*What you should do*:
Output every entry below word for word, without its pictures.

*The records*:
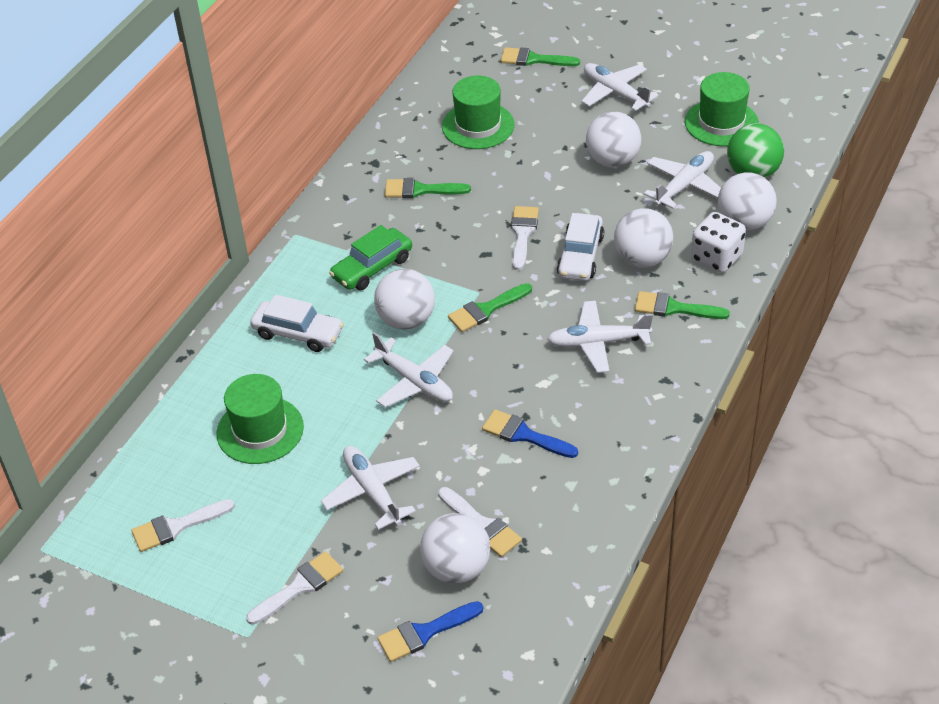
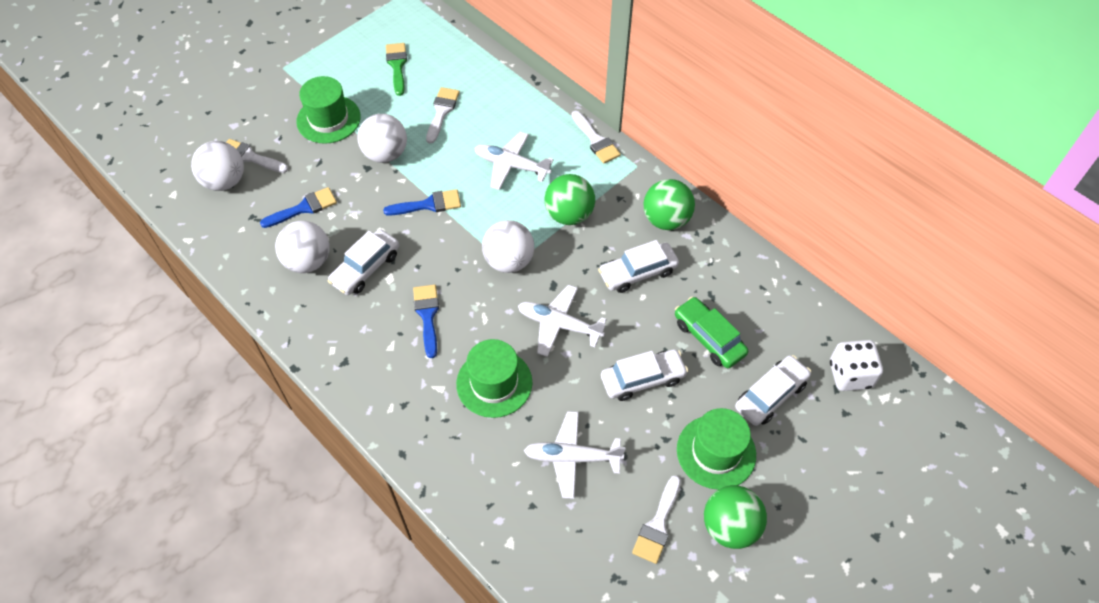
blue brush: 2 -> 3
green ball: 1 -> 3
green brush: 4 -> 1
white ball: 5 -> 4
white car: 2 -> 4
white plane: 5 -> 3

*Worked solution*:
blue brush: 2 -> 3
green ball: 1 -> 3
green brush: 4 -> 1
white ball: 5 -> 4
white car: 2 -> 4
white plane: 5 -> 3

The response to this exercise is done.